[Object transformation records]
┄┄┄┄┄┄┄┄┄┄

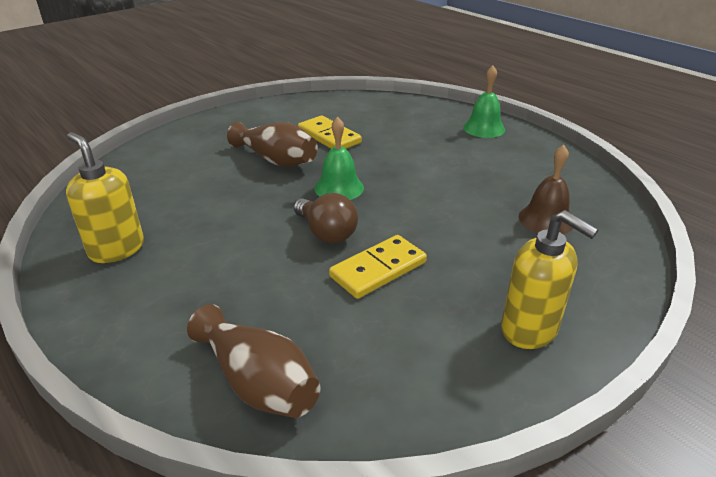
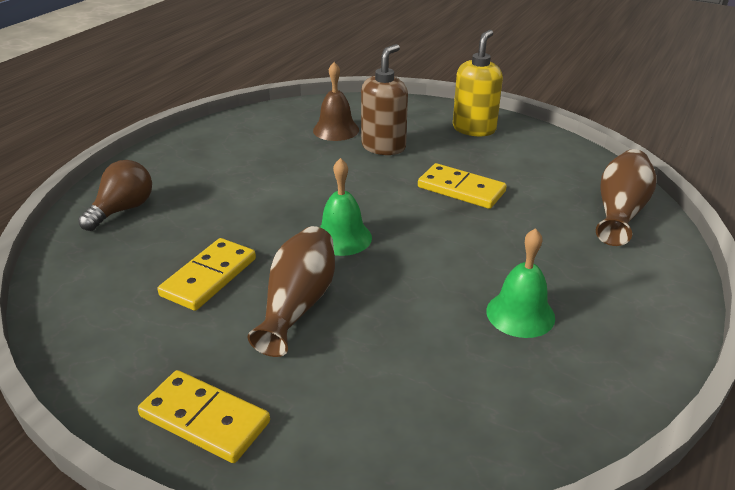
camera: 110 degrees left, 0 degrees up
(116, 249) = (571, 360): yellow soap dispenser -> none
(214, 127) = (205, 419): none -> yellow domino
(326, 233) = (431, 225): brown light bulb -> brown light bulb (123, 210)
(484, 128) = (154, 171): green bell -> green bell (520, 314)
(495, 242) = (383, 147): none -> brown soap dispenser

┄┄┄┄┄┄┄┄┄┄

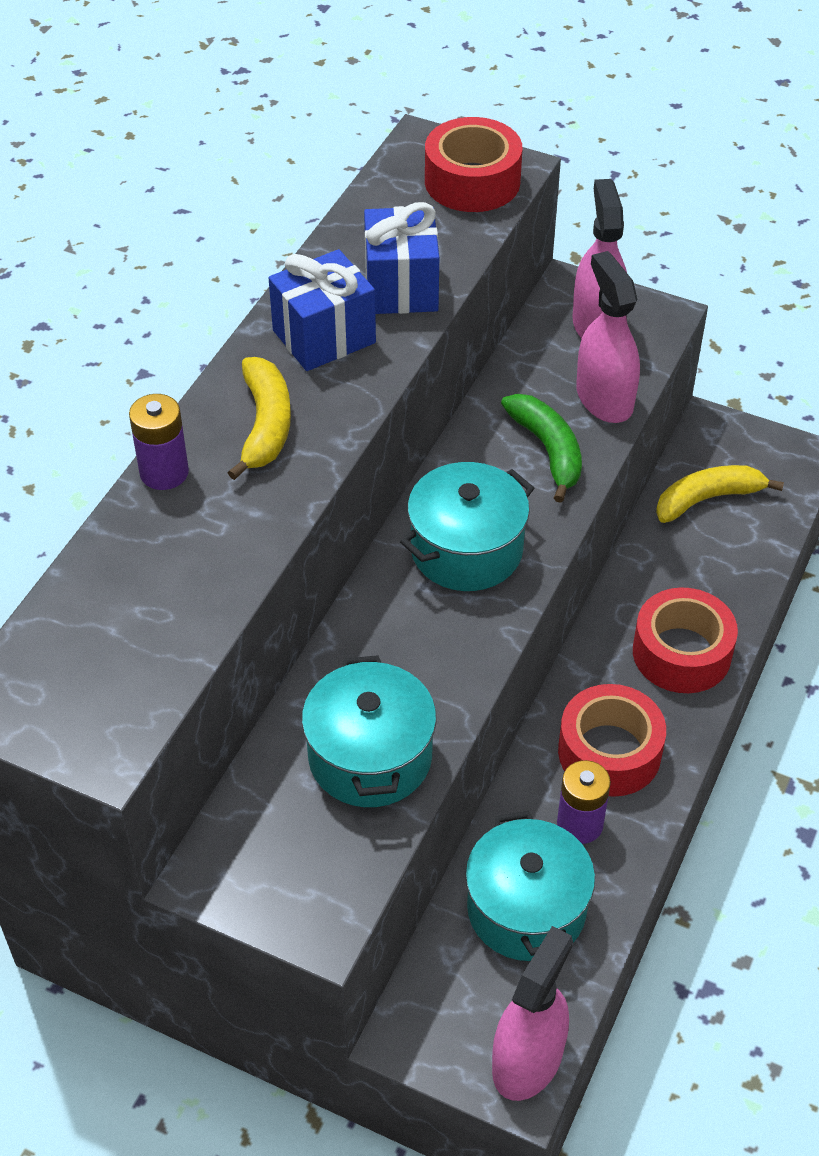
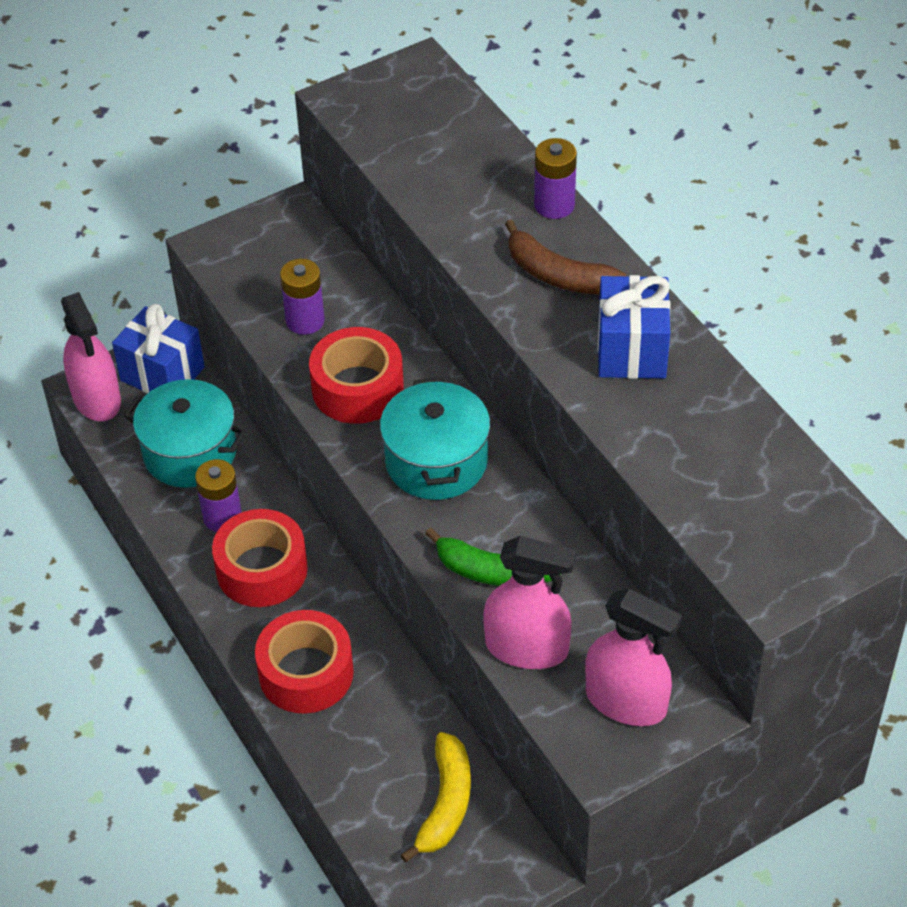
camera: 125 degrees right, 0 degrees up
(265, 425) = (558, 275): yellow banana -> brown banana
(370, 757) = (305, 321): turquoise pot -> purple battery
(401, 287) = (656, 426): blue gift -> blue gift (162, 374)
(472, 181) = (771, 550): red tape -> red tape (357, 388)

┄┄┄┄┄┄┄┄┄┄

● **WHAT THE TASK REQUIRES**:
Using the entries above, repeat only the lines from the one containing "(214, 127) = (205, 419): none" through the one containing "(495, 242) = (383, 147): none", end lines included.

● **RESPONSE BELOW**:
(214, 127) = (205, 419): none -> yellow domino
(326, 233) = (431, 225): brown light bulb -> brown light bulb (123, 210)
(484, 128) = (154, 171): green bell -> green bell (520, 314)
(495, 242) = (383, 147): none -> brown soap dispenser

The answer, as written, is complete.